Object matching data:
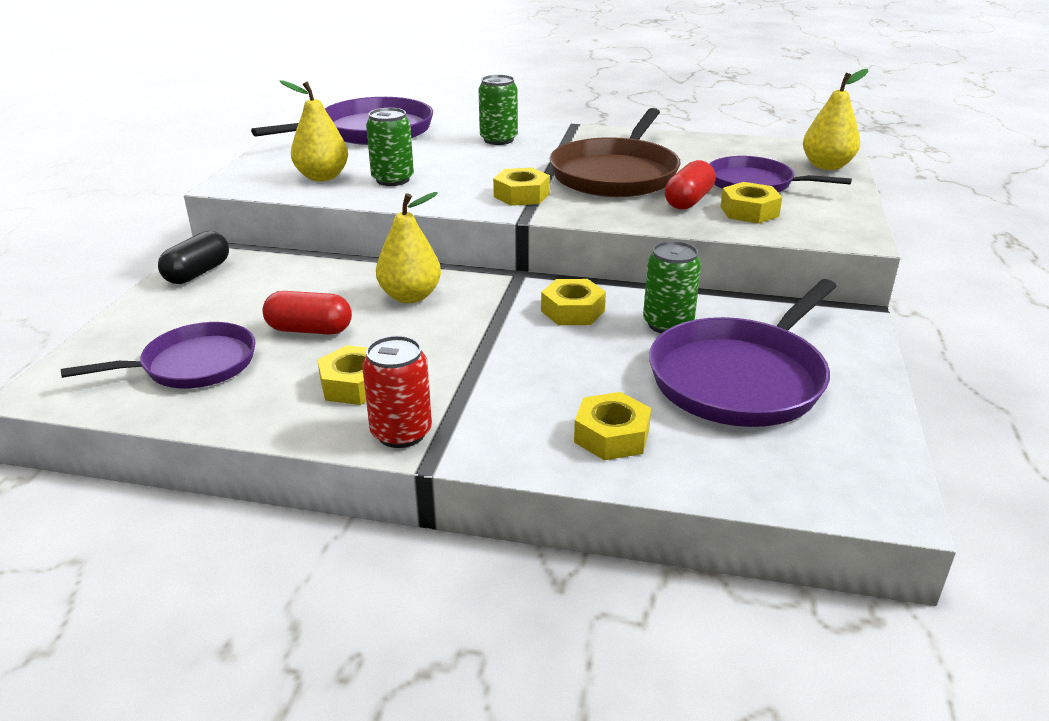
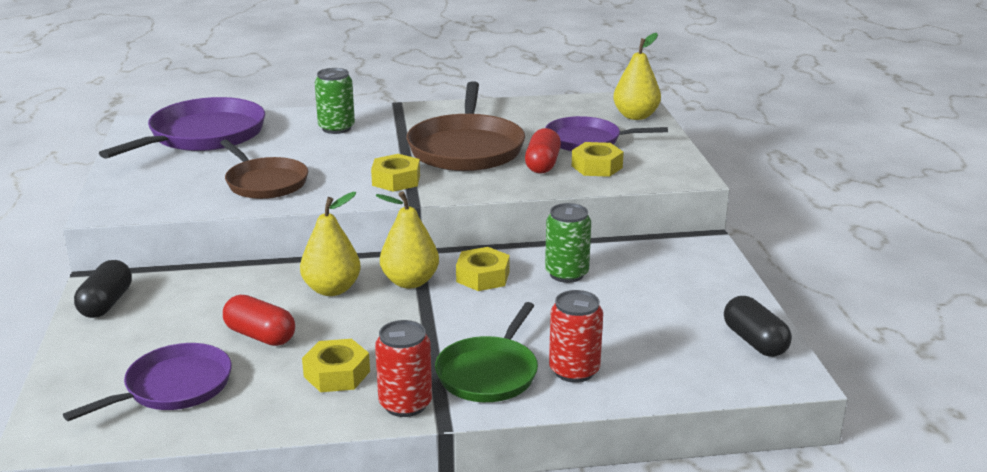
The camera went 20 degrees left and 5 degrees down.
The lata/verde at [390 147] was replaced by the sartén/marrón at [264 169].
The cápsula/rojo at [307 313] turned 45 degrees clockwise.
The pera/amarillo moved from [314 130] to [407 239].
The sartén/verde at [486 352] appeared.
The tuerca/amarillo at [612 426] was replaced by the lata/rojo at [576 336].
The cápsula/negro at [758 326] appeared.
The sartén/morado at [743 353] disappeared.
==
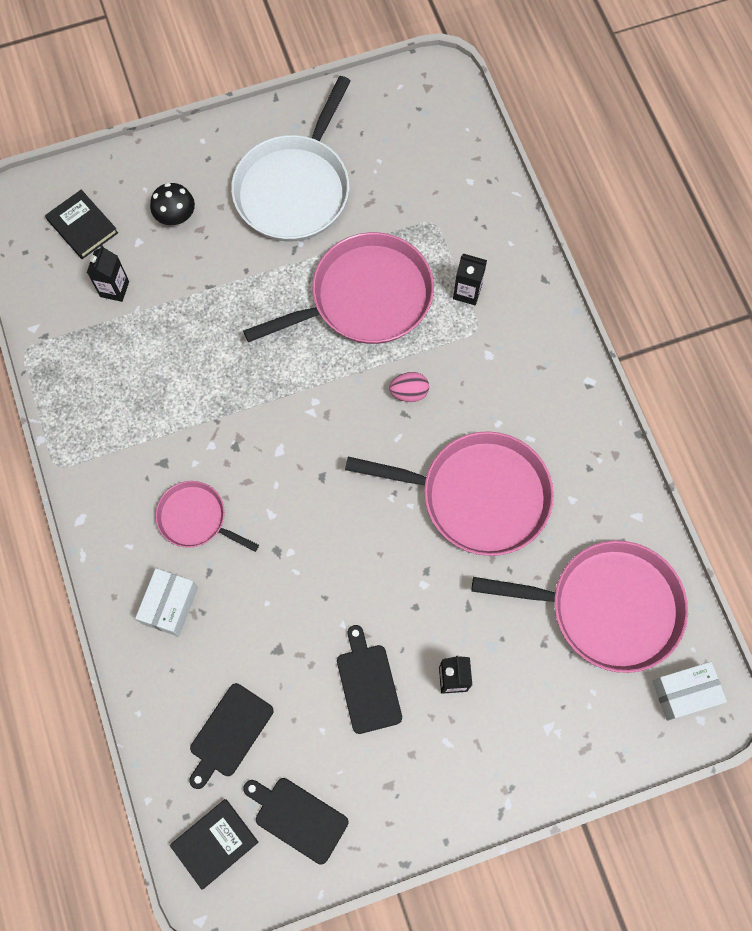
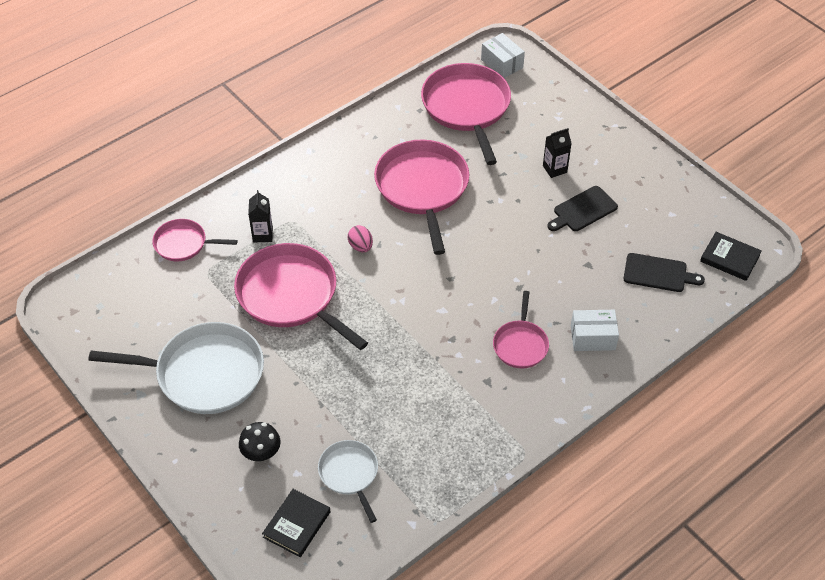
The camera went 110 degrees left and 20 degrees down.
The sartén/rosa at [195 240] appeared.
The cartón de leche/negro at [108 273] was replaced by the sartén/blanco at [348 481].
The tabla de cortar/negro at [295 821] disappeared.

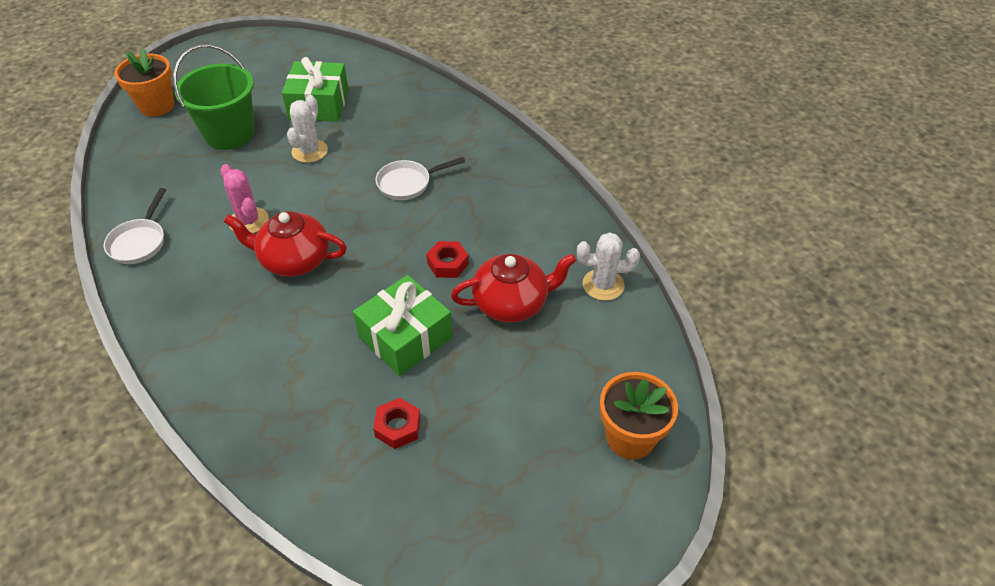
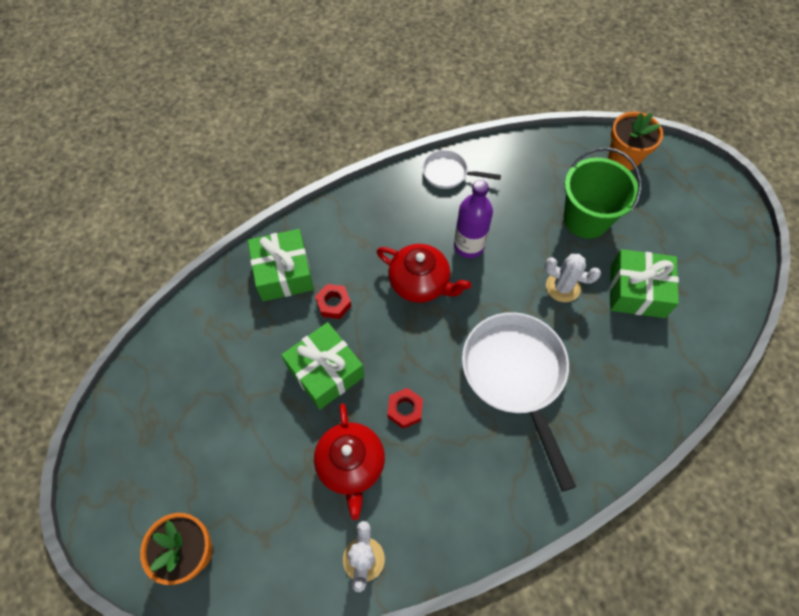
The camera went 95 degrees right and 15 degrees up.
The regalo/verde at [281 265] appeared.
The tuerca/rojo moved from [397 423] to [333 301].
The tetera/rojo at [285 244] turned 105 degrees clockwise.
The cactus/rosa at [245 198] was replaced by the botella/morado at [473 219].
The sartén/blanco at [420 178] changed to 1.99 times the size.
...
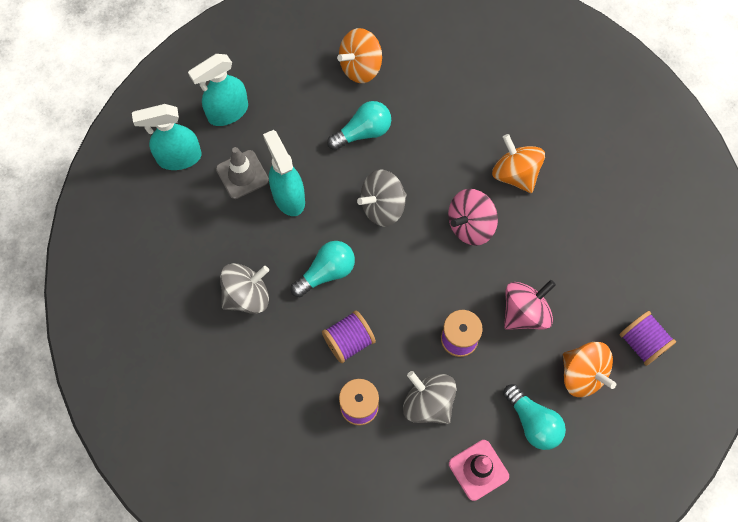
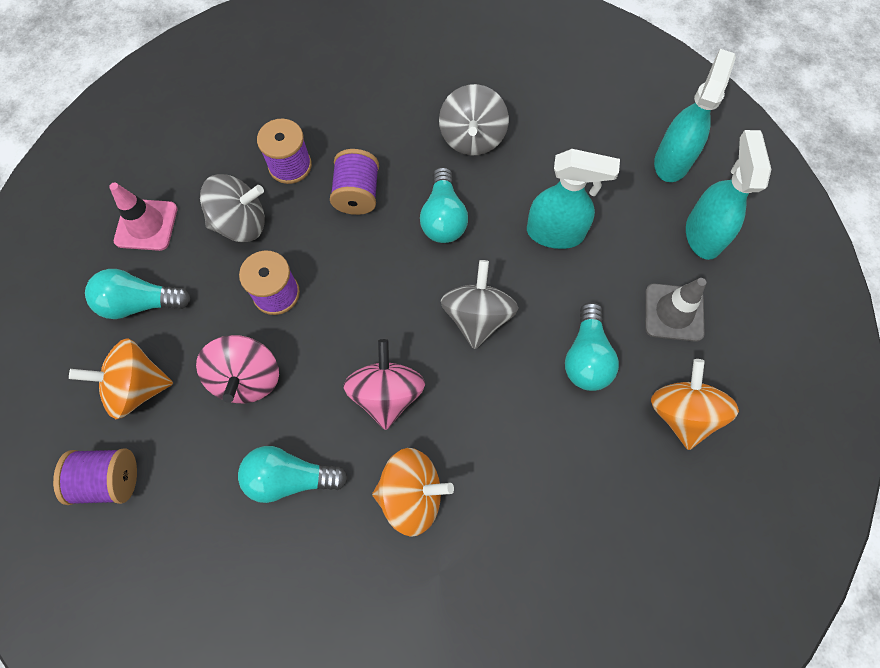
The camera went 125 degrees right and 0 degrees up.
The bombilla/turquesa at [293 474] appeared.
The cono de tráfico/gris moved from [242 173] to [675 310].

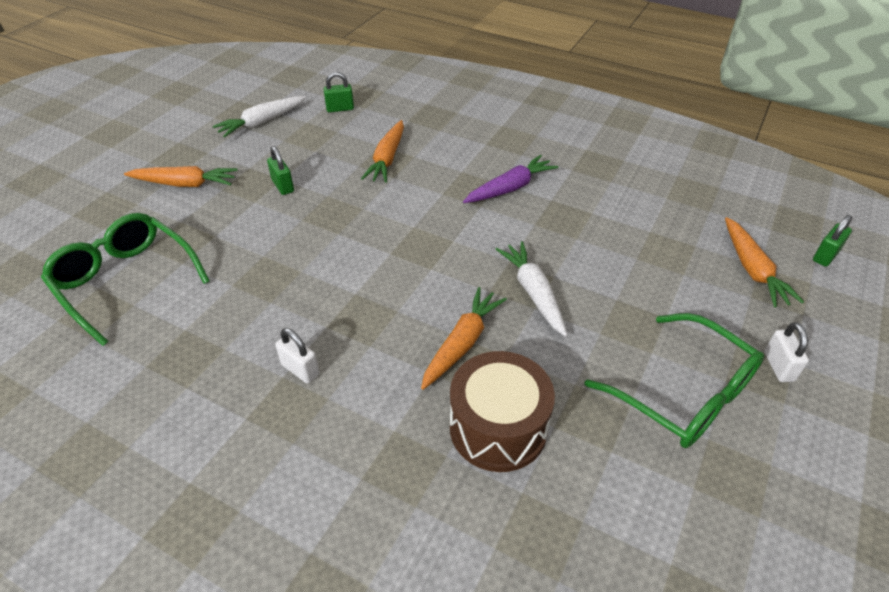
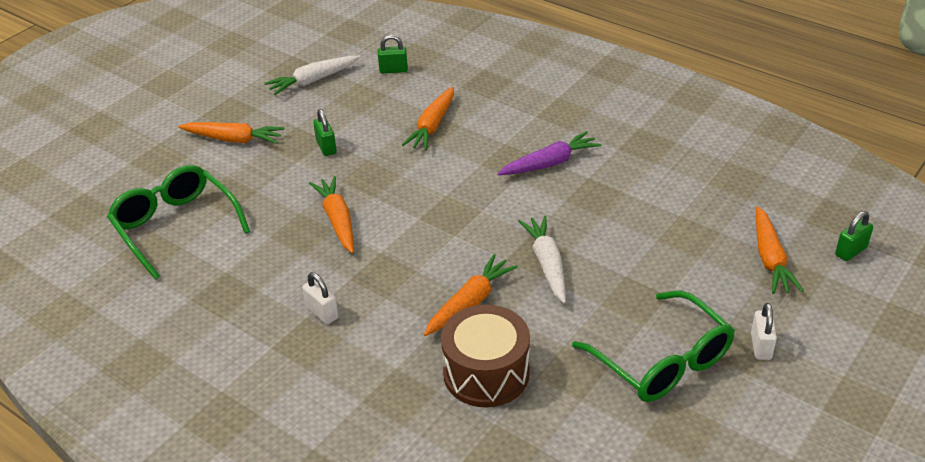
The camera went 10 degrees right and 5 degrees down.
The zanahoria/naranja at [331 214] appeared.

• **The problem**:
Return exactly the stretch above whose first line contains "The bombilla/turquesa at [293 474] appeared." and whose last line contains "The zanahoria/naranja at [331 214] appeared.", and nothing outside it. The pictures should not appear.

• **Solved exercise**:
The bombilla/turquesa at [293 474] appeared.
The cono de tráfico/gris moved from [242 173] to [675 310].

The camera went 10 degrees right and 5 degrees down.
The zanahoria/naranja at [331 214] appeared.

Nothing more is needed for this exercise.